• Task goal
Tally the lines in the entries where the string "yellow" appears, and write only the total.

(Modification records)
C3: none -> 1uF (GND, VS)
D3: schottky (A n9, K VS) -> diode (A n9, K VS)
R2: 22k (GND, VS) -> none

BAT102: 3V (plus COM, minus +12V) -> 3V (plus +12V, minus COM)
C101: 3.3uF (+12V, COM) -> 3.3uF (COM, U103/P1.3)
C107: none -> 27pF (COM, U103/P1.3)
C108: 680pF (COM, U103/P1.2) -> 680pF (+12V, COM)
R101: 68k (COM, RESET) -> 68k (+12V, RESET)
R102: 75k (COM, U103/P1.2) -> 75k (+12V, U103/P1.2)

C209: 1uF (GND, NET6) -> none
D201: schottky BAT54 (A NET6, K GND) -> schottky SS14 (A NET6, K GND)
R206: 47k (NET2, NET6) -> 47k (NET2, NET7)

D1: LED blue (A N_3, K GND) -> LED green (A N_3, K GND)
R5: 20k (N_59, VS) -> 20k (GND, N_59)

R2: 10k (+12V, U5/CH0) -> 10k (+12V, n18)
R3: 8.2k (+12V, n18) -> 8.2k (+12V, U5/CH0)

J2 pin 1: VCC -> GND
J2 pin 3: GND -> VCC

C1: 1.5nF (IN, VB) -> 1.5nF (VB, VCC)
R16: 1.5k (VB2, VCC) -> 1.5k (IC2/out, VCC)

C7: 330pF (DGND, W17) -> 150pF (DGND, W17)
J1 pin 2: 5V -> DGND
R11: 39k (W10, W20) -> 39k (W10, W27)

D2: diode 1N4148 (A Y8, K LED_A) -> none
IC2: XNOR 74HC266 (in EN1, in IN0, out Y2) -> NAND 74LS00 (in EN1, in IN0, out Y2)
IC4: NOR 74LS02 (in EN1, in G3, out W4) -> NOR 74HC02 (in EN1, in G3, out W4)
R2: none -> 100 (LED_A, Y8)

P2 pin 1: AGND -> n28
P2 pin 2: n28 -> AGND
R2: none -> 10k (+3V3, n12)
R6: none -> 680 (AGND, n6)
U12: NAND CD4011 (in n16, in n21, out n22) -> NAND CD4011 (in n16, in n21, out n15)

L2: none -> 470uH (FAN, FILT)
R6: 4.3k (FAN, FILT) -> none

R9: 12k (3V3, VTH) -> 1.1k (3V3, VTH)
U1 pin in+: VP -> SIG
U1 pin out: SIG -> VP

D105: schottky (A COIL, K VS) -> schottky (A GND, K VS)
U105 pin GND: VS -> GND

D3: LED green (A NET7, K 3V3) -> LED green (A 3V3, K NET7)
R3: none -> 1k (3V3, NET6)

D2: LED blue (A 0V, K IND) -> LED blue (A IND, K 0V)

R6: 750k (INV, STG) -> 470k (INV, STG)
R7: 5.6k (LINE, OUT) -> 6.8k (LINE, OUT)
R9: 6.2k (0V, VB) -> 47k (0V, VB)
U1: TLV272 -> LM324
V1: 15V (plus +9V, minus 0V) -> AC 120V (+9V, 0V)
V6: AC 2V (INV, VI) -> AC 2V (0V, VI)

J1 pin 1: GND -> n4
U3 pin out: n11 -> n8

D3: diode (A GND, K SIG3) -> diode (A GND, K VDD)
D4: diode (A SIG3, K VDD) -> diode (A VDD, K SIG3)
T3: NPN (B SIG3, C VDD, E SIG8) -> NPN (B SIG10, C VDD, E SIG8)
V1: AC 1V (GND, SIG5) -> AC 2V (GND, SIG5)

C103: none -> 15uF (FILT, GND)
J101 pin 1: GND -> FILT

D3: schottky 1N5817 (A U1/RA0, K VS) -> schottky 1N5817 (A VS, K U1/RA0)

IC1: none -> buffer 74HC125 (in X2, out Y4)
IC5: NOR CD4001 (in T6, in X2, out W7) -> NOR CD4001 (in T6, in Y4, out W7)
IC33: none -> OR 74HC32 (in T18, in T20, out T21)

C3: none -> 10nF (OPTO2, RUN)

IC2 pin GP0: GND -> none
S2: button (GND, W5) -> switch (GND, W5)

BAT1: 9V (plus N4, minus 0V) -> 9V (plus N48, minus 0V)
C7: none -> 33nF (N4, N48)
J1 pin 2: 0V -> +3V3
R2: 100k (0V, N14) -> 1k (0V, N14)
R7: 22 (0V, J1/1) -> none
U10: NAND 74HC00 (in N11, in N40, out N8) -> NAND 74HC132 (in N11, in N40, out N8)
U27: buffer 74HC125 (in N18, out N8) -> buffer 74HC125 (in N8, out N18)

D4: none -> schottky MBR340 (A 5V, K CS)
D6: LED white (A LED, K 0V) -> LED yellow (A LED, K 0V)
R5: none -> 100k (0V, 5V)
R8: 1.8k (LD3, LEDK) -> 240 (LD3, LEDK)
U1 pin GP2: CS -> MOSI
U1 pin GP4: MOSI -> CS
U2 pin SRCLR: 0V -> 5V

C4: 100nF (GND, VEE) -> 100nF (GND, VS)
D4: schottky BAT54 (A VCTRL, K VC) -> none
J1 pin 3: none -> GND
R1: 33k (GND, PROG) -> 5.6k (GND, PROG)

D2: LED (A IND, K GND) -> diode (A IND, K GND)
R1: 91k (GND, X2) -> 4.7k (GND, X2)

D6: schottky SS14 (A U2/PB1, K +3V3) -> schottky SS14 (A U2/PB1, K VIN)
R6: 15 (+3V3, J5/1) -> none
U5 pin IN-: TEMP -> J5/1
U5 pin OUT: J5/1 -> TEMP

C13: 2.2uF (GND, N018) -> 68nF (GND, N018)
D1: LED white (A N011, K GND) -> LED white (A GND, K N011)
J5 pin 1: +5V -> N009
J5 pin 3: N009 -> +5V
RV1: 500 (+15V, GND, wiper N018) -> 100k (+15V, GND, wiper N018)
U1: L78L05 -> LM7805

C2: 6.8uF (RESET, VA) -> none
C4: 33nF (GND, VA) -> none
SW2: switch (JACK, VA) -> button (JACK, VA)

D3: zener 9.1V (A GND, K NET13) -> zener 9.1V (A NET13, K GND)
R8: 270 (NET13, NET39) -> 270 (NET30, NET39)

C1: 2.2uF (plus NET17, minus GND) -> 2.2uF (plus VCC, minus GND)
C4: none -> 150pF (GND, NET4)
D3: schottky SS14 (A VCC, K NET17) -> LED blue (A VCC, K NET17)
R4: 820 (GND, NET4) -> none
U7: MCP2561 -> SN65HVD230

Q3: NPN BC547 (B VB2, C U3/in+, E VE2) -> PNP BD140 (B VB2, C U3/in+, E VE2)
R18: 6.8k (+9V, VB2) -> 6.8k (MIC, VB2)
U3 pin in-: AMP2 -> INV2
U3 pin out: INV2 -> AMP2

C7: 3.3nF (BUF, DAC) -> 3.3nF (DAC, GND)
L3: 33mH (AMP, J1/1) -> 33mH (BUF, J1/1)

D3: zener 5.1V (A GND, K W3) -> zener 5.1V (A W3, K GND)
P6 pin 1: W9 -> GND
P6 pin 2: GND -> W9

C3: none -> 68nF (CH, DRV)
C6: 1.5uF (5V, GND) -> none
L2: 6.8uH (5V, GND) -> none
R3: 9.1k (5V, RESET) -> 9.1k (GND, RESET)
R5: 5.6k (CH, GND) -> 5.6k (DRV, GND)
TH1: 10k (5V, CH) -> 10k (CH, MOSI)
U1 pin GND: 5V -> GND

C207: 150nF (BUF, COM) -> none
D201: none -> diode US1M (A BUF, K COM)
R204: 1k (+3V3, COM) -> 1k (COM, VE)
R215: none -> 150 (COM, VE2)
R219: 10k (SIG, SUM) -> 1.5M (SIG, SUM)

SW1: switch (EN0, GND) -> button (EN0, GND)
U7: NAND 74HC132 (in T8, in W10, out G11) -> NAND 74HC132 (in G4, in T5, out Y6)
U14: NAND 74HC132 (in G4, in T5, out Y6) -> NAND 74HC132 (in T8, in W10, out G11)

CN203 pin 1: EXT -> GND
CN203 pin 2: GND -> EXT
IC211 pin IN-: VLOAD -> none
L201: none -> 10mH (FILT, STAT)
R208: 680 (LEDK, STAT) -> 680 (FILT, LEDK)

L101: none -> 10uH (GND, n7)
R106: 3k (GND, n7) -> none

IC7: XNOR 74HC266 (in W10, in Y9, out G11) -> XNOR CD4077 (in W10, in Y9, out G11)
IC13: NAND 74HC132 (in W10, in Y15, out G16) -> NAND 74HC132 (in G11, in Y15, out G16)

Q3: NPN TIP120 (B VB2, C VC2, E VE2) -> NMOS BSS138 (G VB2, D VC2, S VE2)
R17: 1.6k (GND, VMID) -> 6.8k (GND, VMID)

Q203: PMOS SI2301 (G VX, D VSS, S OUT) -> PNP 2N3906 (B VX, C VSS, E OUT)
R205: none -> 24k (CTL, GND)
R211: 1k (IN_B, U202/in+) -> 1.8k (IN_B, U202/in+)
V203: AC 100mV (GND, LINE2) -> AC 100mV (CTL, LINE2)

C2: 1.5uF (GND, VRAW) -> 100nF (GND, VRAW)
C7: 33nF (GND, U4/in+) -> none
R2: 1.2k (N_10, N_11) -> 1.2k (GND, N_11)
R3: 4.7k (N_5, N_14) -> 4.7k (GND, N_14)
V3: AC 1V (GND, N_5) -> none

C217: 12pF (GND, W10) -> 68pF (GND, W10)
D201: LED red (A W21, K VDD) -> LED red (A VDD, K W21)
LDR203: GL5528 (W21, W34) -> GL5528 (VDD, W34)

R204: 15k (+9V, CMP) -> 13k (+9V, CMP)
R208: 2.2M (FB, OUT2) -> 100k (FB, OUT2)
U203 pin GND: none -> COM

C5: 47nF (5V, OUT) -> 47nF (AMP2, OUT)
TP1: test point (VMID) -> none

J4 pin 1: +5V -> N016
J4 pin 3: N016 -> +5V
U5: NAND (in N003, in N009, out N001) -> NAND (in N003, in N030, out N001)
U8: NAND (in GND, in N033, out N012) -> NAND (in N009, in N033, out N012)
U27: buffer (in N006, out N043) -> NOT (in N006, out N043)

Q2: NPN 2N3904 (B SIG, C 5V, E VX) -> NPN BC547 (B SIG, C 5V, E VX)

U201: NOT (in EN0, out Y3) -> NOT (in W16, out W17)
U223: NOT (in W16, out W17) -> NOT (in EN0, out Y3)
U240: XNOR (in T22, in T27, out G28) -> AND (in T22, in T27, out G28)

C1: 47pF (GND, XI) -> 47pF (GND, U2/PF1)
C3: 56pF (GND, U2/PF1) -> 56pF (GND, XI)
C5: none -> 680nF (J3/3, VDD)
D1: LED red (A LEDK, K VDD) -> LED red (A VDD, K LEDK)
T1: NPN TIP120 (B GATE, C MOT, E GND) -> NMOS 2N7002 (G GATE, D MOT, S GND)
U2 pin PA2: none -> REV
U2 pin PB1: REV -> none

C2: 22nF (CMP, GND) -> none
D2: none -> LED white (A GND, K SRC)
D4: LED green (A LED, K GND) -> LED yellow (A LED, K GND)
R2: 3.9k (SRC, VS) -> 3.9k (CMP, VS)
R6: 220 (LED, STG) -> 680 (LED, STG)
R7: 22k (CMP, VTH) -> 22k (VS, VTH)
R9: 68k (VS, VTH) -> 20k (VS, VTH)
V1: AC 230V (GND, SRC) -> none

• Task answer
2